Collected data:
________________________
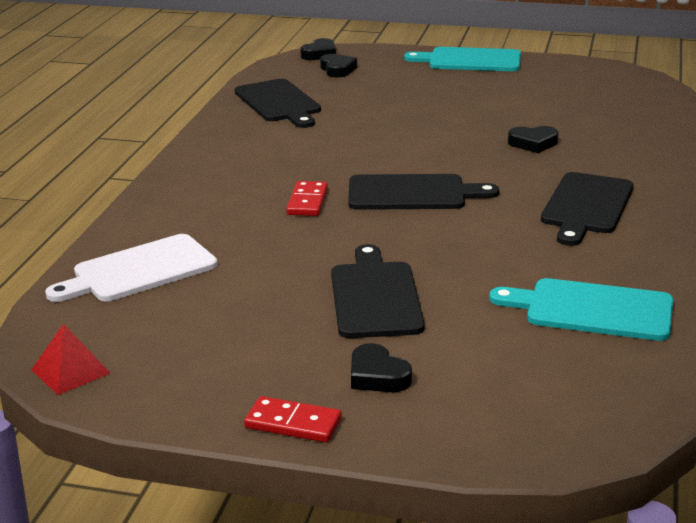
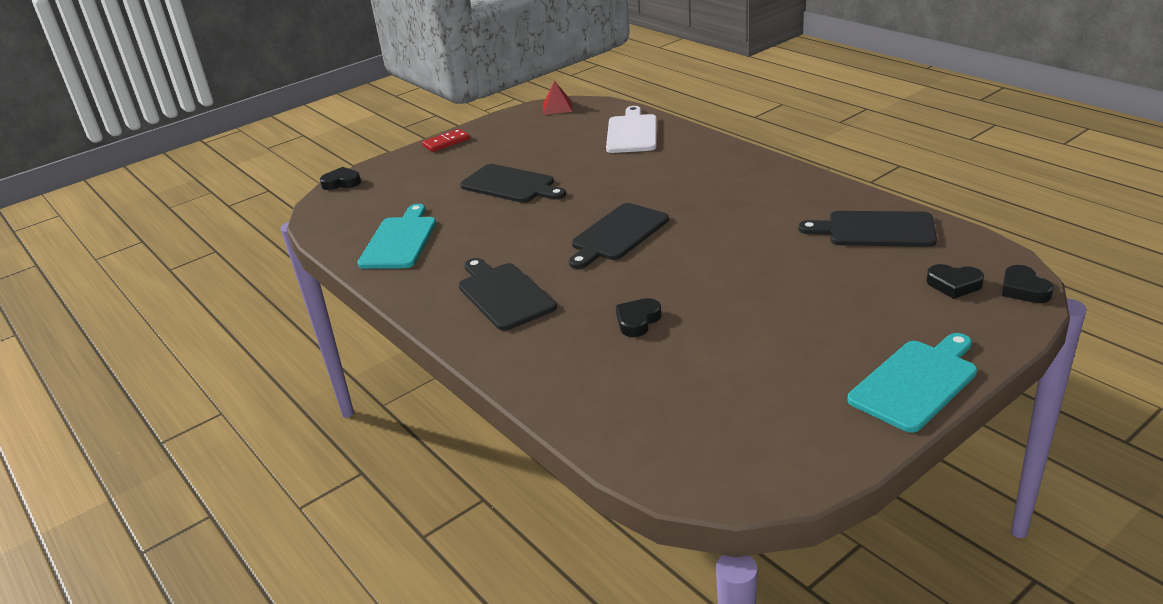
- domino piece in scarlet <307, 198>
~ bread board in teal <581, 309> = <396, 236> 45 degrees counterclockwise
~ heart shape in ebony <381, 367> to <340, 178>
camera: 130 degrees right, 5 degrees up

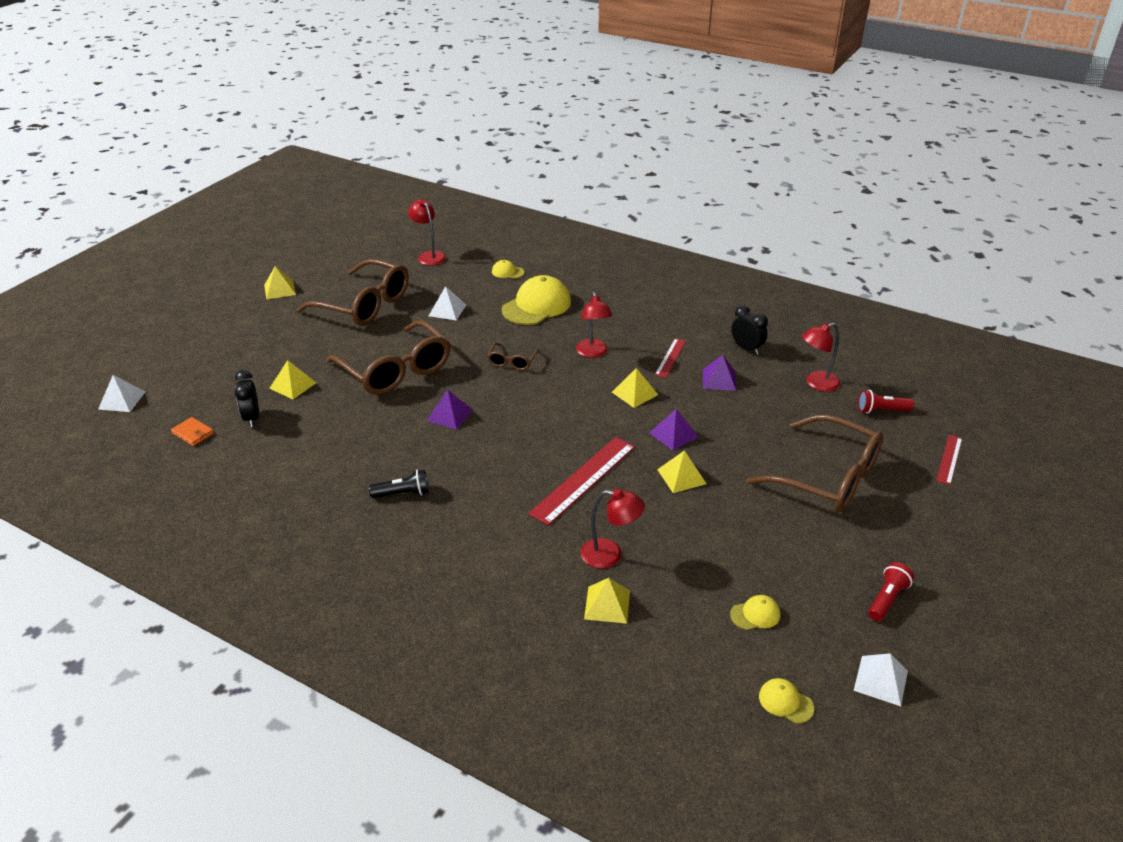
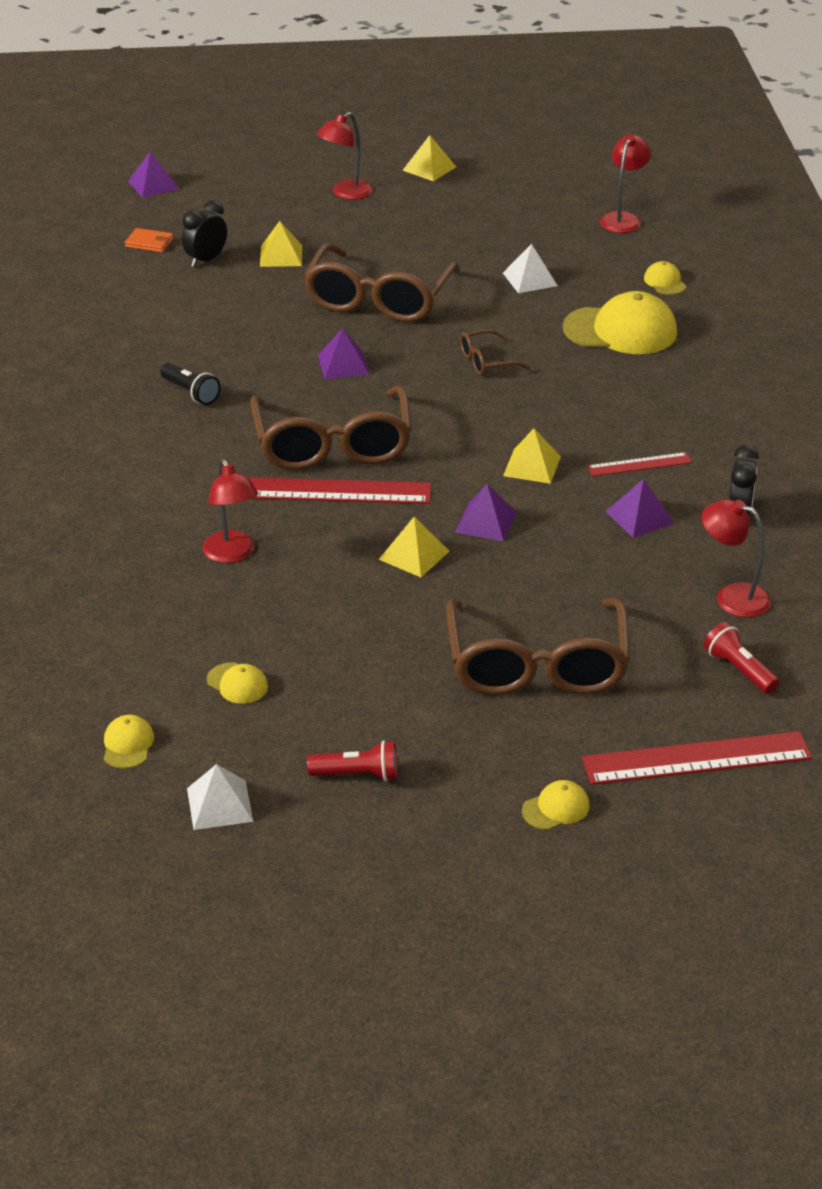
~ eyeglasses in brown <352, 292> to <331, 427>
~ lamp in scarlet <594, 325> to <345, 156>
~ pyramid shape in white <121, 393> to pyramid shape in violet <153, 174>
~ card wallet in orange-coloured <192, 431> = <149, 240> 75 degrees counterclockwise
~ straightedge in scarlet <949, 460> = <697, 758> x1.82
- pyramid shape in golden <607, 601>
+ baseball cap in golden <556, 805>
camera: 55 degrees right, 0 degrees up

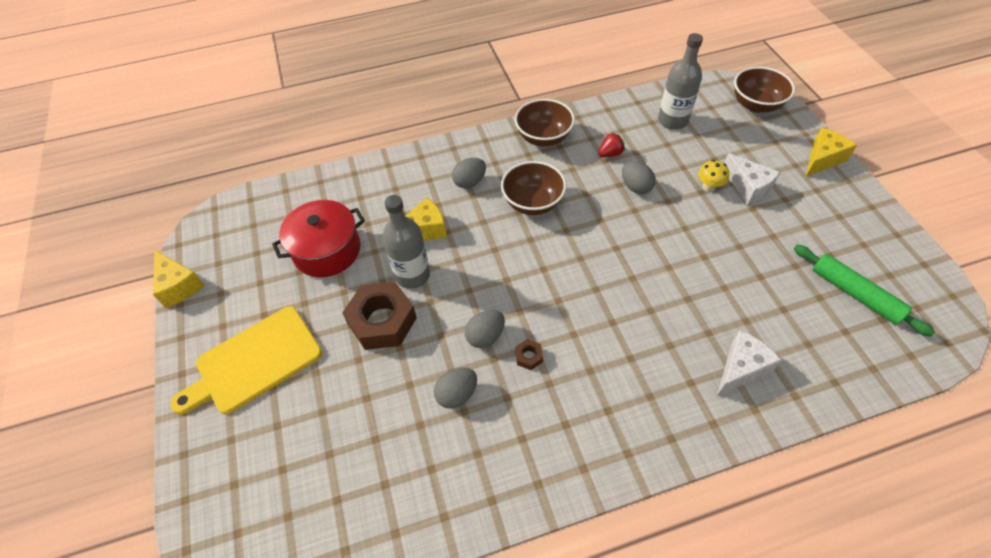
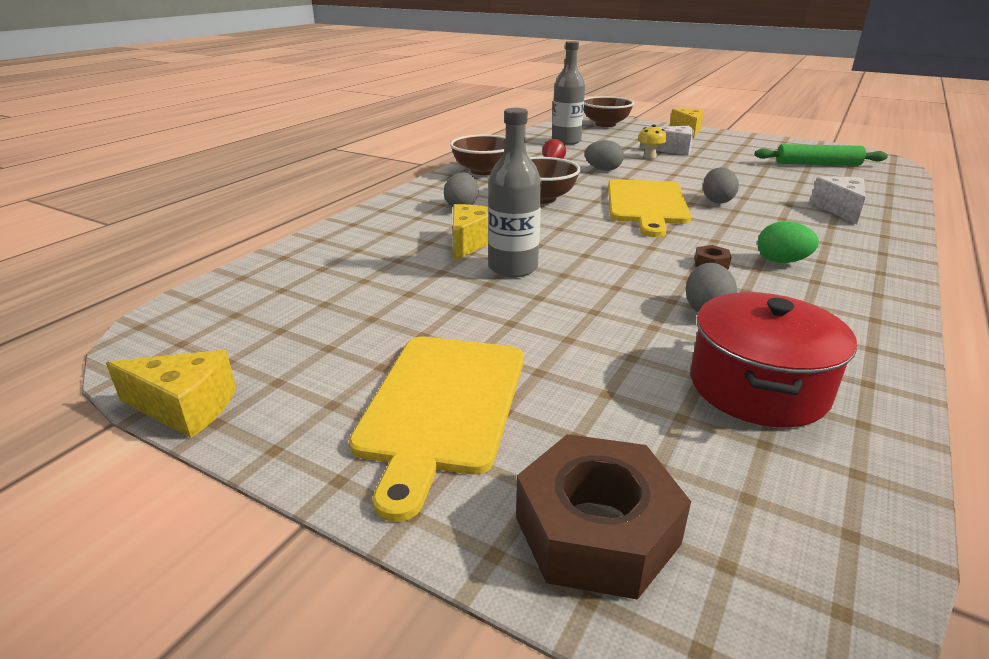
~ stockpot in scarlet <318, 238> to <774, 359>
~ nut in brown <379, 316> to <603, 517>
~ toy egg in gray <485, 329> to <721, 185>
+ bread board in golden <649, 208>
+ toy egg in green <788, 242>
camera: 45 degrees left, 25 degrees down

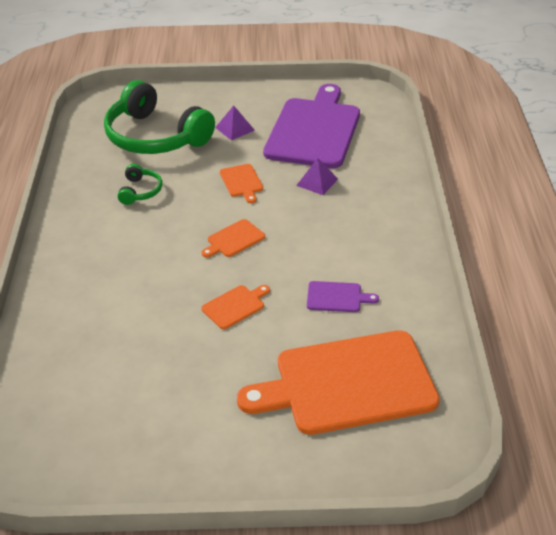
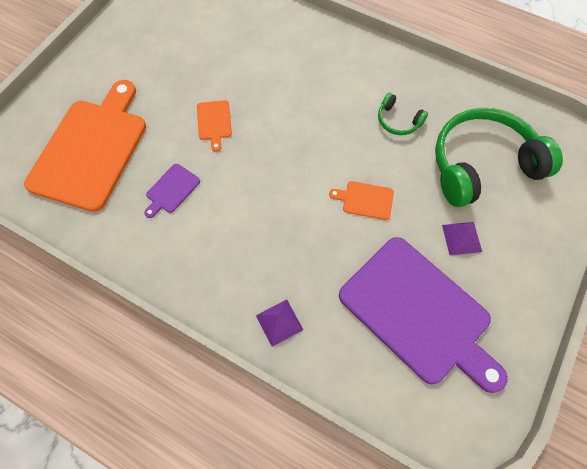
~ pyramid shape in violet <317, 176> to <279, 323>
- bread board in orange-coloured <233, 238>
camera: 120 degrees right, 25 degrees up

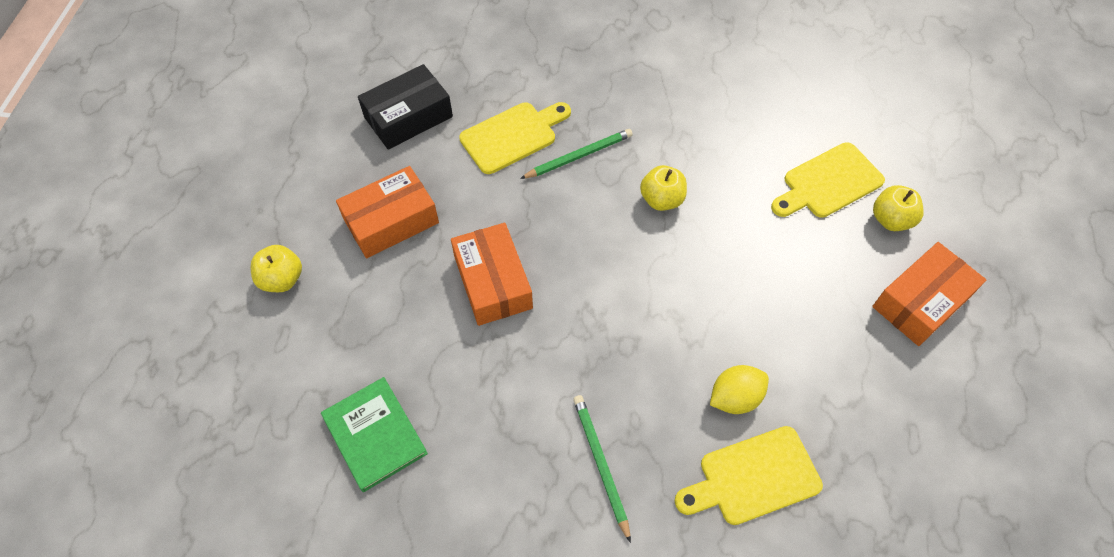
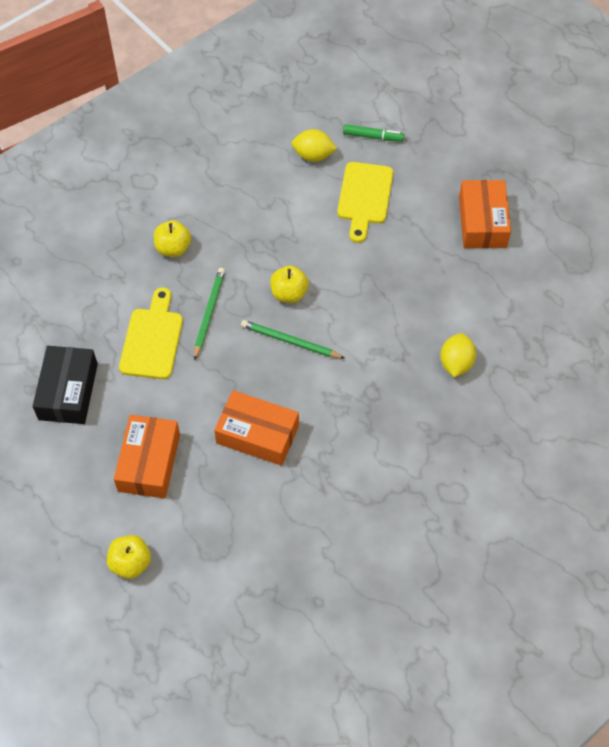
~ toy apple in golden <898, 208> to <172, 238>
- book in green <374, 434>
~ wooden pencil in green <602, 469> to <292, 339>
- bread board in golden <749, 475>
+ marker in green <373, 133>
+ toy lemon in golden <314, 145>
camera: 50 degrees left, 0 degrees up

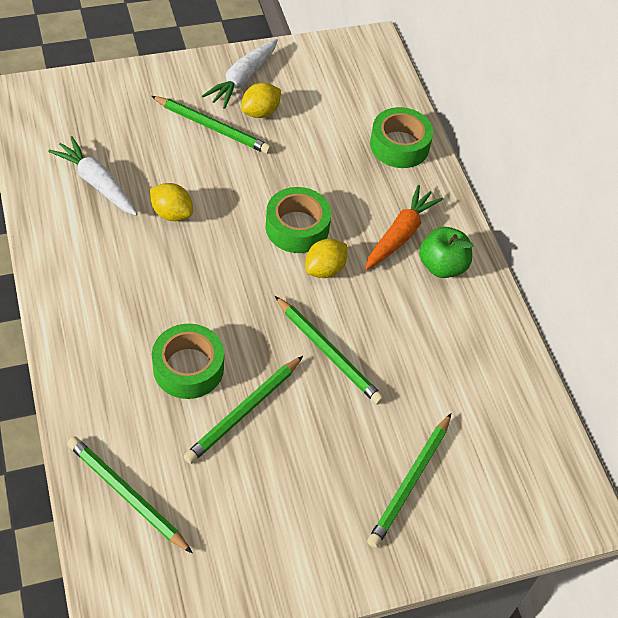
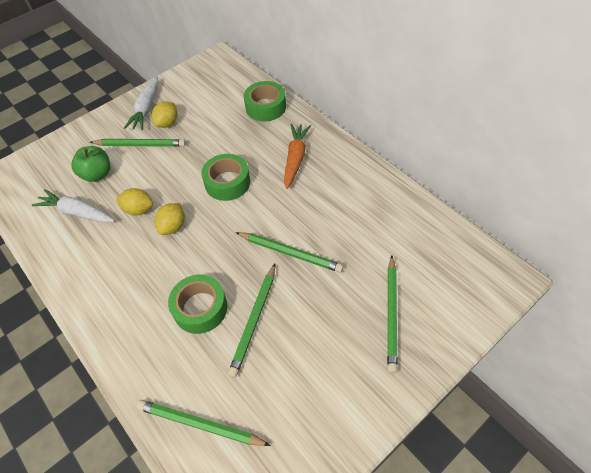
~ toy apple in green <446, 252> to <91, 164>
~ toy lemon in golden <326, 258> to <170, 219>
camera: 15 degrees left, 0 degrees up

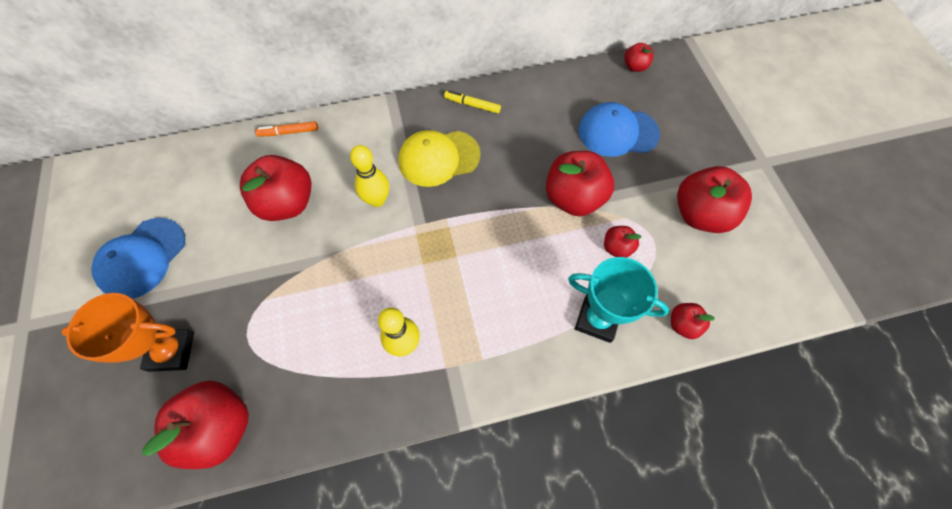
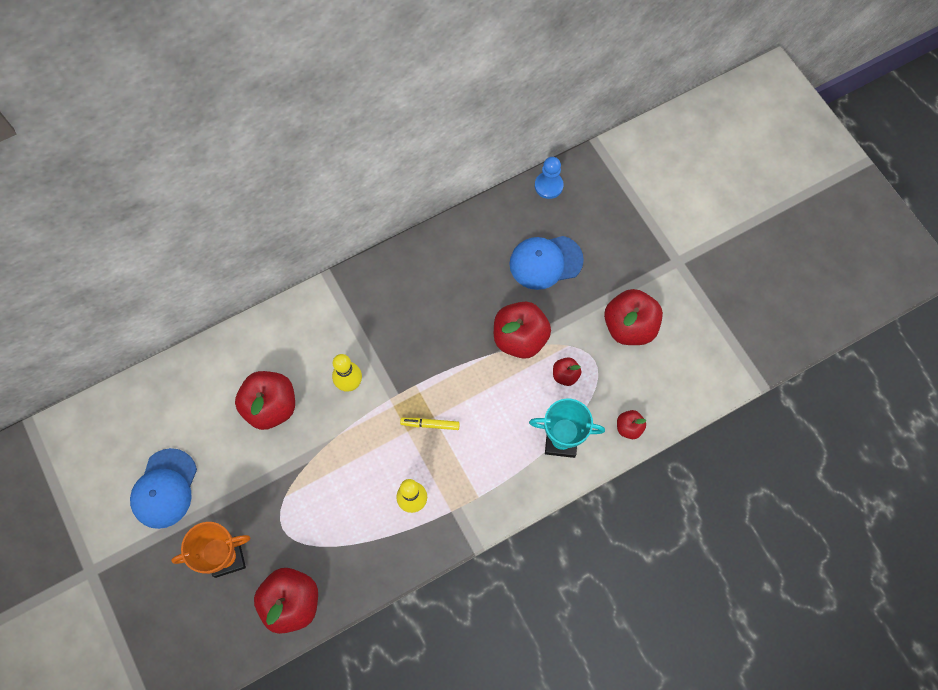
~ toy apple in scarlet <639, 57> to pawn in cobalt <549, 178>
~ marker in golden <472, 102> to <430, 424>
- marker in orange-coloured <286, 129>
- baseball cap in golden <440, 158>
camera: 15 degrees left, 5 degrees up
________________________
[About this task]: Return all the records exactly. Skip the pictures.

[Exercise output]:
- domino piece in scarlet <307, 198>
~ bread board in teal <581, 309> = <396, 236> 45 degrees counterclockwise
~ heart shape in ebony <381, 367> to <340, 178>
camera: 130 degrees right, 5 degrees up

~ eyeglasses in brown <352, 292> to <331, 427>
~ lamp in scarlet <594, 325> to <345, 156>
~ pyramid shape in white <121, 393> to pyramid shape in violet <153, 174>
~ card wallet in orange-coloured <192, 431> = <149, 240> 75 degrees counterclockwise
~ straightedge in scarlet <949, 460> = <697, 758> x1.82
- pyramid shape in golden <607, 601>
+ baseball cap in golden <556, 805>
camera: 55 degrees right, 0 degrees up

~ stockpot in scarlet <318, 238> to <774, 359>
~ nut in brown <379, 316> to <603, 517>
~ toy egg in gray <485, 329> to <721, 185>
+ bread board in golden <649, 208>
+ toy egg in green <788, 242>
camera: 45 degrees left, 25 degrees down

~ pyramid shape in violet <317, 176> to <279, 323>
- bread board in orange-coloured <233, 238>
camera: 120 degrees right, 25 degrees up

~ toy apple in golden <898, 208> to <172, 238>
- book in green <374, 434>
~ wooden pencil in green <602, 469> to <292, 339>
- bread board in golden <749, 475>
+ marker in green <373, 133>
+ toy lemon in golden <314, 145>
camera: 50 degrees left, 0 degrees up

~ toy apple in green <446, 252> to <91, 164>
~ toy lemon in golden <326, 258> to <170, 219>
camera: 15 degrees left, 0 degrees up

~ toy apple in scarlet <639, 57> to pawn in cobalt <549, 178>
~ marker in golden <472, 102> to <430, 424>
- marker in orange-coloured <286, 129>
- baseball cap in golden <440, 158>
camera: 15 degrees left, 5 degrees up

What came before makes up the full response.